> **Required action**
From the records below, copy each line in which the string "relocated" occurs.

··· Exercise data ···

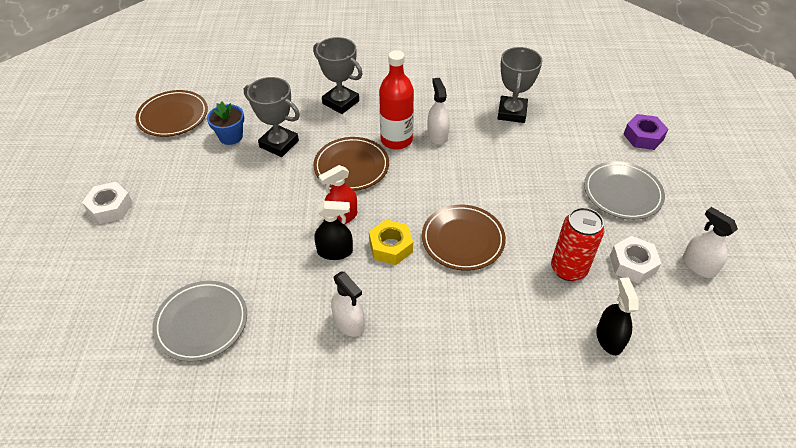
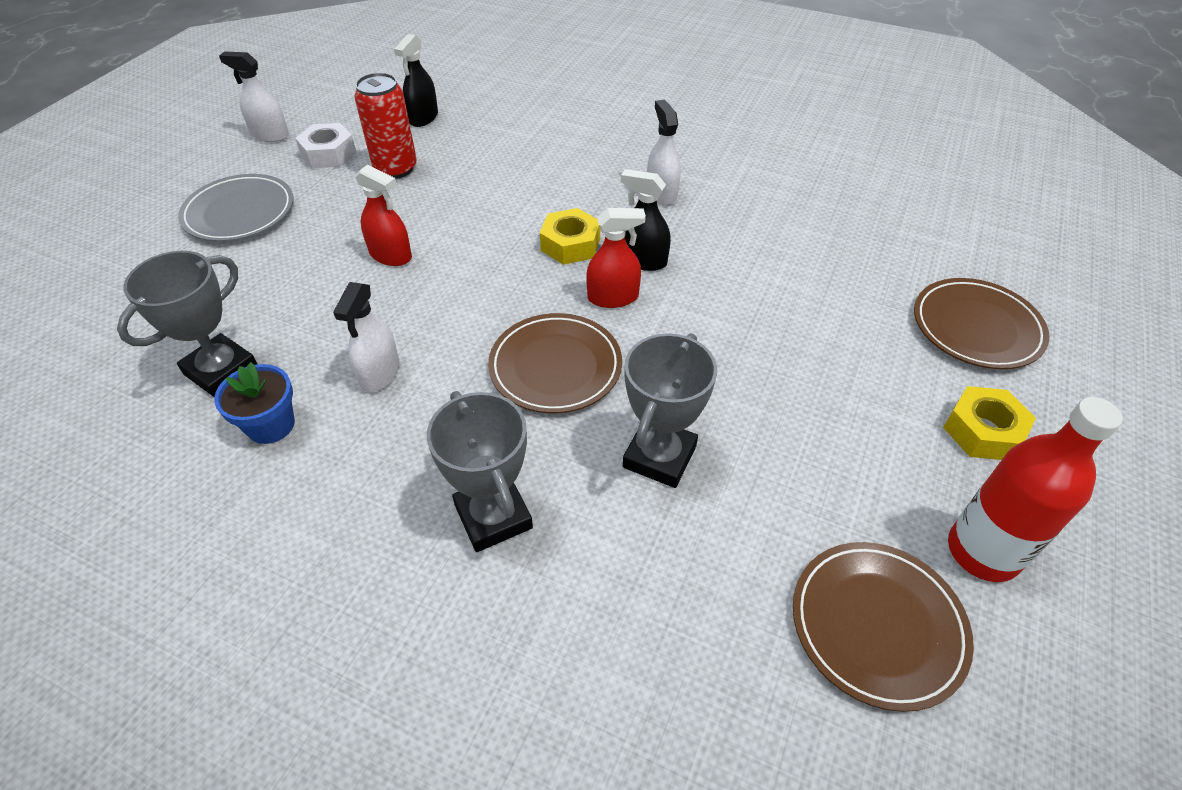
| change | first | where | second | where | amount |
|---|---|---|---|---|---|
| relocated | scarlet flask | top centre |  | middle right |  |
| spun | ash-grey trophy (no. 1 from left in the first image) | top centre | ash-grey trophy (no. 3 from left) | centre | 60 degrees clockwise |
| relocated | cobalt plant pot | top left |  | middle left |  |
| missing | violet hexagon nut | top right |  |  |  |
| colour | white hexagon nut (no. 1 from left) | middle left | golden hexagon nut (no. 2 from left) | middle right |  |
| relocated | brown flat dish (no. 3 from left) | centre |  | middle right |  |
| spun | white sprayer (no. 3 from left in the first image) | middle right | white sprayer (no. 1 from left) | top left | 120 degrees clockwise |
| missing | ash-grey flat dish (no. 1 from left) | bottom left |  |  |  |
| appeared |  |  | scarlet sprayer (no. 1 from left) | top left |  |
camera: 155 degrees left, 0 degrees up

···
··· Exercise data ···

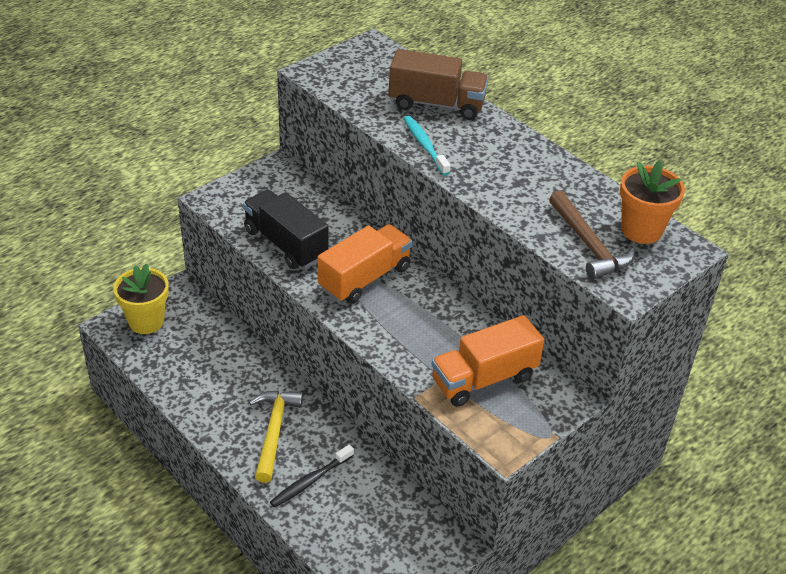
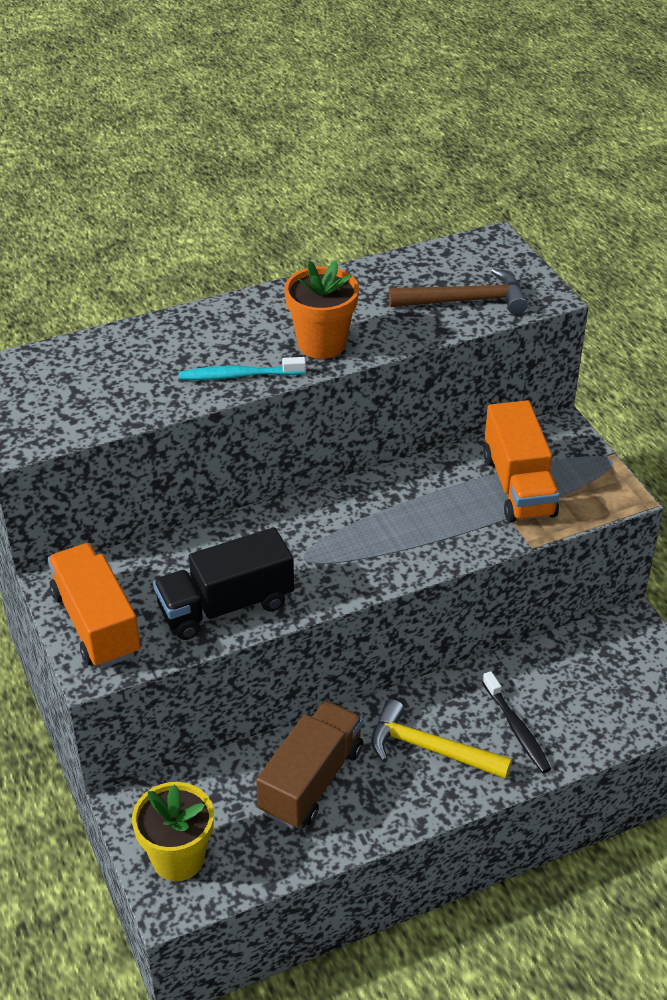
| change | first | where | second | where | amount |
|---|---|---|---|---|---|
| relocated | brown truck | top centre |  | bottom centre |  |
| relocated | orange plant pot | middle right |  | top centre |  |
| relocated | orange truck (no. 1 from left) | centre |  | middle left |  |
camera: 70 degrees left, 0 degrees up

···

> **Reply**
| relocated | scarlet flask | top centre |  | middle right |  |
| relocated | cobalt plant pot | top left |  | middle left |  |
| relocated | brown flat dish (no. 3 from left) | centre |  | middle right |  |
| relocated | brown truck | top centre |  | bottom centre |  |
| relocated | orange plant pot | middle right |  | top centre |  |
| relocated | orange truck (no. 1 from left) | centre |  | middle left |  |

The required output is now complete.